▸ **Requirement**: Copy, word for word, each line of the data below from the first through the line containing "S3: switch (NET5, NET6) -> none", and stop there.

▸ **Source material**:

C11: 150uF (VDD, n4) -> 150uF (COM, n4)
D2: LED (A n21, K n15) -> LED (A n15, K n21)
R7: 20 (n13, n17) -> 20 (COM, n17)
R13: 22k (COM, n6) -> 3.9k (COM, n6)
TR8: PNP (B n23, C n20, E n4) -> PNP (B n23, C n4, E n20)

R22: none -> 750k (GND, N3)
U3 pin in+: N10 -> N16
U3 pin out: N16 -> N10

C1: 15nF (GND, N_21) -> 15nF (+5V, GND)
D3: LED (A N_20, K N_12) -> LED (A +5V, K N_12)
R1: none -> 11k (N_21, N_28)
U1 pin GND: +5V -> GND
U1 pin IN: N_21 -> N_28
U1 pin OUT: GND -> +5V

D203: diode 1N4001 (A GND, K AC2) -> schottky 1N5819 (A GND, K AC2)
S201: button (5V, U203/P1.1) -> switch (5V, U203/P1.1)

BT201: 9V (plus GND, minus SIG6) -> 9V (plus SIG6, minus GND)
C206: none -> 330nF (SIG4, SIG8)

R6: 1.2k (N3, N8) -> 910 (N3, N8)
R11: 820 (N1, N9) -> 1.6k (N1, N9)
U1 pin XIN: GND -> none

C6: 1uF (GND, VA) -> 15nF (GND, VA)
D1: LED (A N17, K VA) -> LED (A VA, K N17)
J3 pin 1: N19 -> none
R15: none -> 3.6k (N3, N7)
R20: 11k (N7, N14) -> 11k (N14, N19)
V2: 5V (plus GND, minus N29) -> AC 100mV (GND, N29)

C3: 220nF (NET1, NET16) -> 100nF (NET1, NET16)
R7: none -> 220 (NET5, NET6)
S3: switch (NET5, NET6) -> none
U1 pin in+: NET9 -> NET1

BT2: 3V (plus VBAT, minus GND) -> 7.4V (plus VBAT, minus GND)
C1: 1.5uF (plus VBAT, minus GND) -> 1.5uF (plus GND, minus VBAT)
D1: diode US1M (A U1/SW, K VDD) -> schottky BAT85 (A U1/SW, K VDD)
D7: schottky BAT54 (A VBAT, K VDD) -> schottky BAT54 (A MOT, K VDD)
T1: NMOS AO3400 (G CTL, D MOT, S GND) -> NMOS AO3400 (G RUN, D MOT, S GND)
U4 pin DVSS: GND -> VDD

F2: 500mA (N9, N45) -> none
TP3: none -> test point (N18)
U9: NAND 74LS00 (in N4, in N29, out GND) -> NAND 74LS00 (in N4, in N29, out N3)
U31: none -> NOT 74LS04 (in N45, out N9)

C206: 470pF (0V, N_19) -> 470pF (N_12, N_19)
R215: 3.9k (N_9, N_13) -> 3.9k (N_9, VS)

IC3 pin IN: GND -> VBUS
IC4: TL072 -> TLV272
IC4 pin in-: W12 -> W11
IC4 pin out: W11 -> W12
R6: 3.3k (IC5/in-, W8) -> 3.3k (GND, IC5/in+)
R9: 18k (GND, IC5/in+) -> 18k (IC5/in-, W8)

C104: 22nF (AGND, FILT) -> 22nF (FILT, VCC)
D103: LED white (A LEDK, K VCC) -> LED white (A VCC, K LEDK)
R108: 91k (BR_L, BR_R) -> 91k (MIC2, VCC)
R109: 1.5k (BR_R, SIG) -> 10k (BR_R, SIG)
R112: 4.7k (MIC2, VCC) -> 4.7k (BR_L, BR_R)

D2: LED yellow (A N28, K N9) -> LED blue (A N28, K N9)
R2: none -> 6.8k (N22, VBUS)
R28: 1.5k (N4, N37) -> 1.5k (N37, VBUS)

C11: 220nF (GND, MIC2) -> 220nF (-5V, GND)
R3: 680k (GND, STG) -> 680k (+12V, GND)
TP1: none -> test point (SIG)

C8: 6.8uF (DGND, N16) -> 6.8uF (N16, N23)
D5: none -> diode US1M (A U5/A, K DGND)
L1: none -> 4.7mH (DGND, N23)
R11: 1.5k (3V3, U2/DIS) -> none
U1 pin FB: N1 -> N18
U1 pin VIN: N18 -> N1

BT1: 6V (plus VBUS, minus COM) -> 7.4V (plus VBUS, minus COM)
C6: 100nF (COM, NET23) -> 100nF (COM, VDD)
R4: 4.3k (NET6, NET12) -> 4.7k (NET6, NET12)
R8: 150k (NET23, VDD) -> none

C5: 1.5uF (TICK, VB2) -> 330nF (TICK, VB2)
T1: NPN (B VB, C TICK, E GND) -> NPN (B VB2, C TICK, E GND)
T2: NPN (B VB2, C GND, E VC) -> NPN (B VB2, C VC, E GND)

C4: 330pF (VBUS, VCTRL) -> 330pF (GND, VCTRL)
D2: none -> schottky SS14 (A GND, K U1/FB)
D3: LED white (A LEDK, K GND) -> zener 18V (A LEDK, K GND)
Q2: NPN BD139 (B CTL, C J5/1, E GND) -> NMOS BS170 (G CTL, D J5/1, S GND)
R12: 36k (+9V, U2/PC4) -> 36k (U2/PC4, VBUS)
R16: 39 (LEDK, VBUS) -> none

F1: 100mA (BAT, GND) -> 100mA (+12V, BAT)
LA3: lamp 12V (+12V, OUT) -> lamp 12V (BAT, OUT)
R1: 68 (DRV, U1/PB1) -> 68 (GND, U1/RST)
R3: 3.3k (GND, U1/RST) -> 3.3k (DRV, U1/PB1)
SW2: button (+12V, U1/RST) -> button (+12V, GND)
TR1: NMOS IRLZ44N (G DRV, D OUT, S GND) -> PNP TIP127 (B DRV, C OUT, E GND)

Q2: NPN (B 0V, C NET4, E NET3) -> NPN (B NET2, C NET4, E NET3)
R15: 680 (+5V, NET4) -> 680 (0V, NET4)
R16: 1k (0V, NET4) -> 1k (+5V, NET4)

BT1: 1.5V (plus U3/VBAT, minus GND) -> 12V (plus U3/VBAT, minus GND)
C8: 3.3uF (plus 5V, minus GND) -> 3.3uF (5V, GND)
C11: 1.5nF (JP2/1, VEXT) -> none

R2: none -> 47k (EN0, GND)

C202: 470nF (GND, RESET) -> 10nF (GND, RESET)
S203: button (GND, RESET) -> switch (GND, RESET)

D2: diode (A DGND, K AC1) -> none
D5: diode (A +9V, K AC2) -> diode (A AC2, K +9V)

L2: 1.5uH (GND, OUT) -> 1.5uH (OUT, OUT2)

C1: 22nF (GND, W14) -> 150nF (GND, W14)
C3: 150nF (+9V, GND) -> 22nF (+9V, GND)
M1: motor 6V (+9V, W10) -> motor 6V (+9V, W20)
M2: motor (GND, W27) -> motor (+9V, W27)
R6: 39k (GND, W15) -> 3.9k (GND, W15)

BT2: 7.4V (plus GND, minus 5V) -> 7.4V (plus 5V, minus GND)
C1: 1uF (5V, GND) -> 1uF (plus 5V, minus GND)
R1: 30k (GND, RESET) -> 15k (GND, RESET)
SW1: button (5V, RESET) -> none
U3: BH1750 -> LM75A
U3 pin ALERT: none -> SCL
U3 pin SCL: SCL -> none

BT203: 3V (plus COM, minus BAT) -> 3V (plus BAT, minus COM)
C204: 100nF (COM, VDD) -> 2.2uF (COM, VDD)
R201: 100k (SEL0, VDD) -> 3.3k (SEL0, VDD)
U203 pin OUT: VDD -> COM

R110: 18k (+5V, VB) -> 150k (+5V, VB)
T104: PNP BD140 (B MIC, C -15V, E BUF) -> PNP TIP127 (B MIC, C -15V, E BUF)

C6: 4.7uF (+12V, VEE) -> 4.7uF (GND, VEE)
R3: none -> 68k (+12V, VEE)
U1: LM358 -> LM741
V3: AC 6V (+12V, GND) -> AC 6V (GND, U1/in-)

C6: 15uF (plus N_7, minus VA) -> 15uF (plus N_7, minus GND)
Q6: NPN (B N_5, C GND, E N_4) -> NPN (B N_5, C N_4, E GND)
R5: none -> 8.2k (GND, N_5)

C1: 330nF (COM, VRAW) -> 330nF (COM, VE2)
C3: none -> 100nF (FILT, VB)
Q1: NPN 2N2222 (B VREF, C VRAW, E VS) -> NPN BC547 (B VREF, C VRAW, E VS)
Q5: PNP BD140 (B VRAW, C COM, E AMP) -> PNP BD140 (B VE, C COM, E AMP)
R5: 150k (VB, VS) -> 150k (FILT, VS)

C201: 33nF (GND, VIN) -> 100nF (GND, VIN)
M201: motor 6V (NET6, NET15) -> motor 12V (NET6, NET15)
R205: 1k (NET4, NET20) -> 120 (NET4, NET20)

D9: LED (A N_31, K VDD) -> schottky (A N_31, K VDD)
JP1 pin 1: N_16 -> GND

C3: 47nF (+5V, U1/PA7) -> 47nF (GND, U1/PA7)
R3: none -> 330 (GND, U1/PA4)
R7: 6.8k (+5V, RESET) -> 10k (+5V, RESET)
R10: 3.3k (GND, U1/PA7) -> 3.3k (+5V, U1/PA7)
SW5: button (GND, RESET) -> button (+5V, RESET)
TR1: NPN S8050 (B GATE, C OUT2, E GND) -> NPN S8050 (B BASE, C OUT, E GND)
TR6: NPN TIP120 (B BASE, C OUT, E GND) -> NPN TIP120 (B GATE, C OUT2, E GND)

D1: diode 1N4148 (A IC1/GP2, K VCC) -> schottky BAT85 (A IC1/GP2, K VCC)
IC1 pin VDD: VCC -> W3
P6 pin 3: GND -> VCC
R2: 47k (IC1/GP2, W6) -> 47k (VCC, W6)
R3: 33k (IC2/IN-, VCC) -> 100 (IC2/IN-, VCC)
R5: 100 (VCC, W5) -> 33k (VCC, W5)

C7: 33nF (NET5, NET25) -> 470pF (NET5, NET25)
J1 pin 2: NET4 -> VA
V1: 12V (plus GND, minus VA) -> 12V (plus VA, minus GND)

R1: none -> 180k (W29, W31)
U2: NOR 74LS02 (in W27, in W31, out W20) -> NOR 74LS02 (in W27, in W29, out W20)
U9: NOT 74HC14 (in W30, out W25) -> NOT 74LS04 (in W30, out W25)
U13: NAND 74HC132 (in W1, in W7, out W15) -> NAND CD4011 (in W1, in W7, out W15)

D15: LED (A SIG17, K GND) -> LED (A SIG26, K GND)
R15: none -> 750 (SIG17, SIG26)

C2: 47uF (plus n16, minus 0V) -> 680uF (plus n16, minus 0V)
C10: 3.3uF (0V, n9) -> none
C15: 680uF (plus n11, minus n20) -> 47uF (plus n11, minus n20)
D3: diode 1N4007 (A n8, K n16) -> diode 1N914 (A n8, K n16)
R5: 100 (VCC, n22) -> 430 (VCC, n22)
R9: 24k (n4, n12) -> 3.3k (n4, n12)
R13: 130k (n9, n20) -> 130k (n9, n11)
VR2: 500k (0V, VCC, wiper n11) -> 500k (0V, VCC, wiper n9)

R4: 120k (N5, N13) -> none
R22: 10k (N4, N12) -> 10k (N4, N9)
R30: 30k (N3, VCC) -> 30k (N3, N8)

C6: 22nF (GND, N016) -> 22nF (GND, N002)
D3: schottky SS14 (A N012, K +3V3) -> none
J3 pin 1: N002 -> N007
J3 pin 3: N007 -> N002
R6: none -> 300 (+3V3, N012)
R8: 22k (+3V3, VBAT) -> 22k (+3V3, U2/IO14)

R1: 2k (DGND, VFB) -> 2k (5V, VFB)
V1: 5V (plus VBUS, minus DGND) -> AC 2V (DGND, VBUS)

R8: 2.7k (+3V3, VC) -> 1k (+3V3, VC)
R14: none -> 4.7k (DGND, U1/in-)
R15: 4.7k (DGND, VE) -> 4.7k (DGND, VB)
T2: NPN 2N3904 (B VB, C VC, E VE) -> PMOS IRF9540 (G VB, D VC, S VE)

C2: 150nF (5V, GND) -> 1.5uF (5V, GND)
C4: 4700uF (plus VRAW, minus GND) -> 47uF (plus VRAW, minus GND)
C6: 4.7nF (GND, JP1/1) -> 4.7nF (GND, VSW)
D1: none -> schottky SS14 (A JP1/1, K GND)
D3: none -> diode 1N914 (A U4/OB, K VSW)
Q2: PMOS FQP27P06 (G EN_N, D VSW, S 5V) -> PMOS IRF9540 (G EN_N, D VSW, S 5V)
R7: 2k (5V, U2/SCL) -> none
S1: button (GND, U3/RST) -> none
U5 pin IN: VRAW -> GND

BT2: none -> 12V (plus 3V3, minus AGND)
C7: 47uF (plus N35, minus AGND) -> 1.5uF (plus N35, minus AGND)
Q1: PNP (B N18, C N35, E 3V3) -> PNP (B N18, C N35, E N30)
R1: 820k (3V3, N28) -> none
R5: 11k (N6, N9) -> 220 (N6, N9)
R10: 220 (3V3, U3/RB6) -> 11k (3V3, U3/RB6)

▸ **Written solution**:
C11: 150uF (VDD, n4) -> 150uF (COM, n4)
D2: LED (A n21, K n15) -> LED (A n15, K n21)
R7: 20 (n13, n17) -> 20 (COM, n17)
R13: 22k (COM, n6) -> 3.9k (COM, n6)
TR8: PNP (B n23, C n20, E n4) -> PNP (B n23, C n4, E n20)

R22: none -> 750k (GND, N3)
U3 pin in+: N10 -> N16
U3 pin out: N16 -> N10

C1: 15nF (GND, N_21) -> 15nF (+5V, GND)
D3: LED (A N_20, K N_12) -> LED (A +5V, K N_12)
R1: none -> 11k (N_21, N_28)
U1 pin GND: +5V -> GND
U1 pin IN: N_21 -> N_28
U1 pin OUT: GND -> +5V

D203: diode 1N4001 (A GND, K AC2) -> schottky 1N5819 (A GND, K AC2)
S201: button (5V, U203/P1.1) -> switch (5V, U203/P1.1)

BT201: 9V (plus GND, minus SIG6) -> 9V (plus SIG6, minus GND)
C206: none -> 330nF (SIG4, SIG8)

R6: 1.2k (N3, N8) -> 910 (N3, N8)
R11: 820 (N1, N9) -> 1.6k (N1, N9)
U1 pin XIN: GND -> none

C6: 1uF (GND, VA) -> 15nF (GND, VA)
D1: LED (A N17, K VA) -> LED (A VA, K N17)
J3 pin 1: N19 -> none
R15: none -> 3.6k (N3, N7)
R20: 11k (N7, N14) -> 11k (N14, N19)
V2: 5V (plus GND, minus N29) -> AC 100mV (GND, N29)

C3: 220nF (NET1, NET16) -> 100nF (NET1, NET16)
R7: none -> 220 (NET5, NET6)
S3: switch (NET5, NET6) -> none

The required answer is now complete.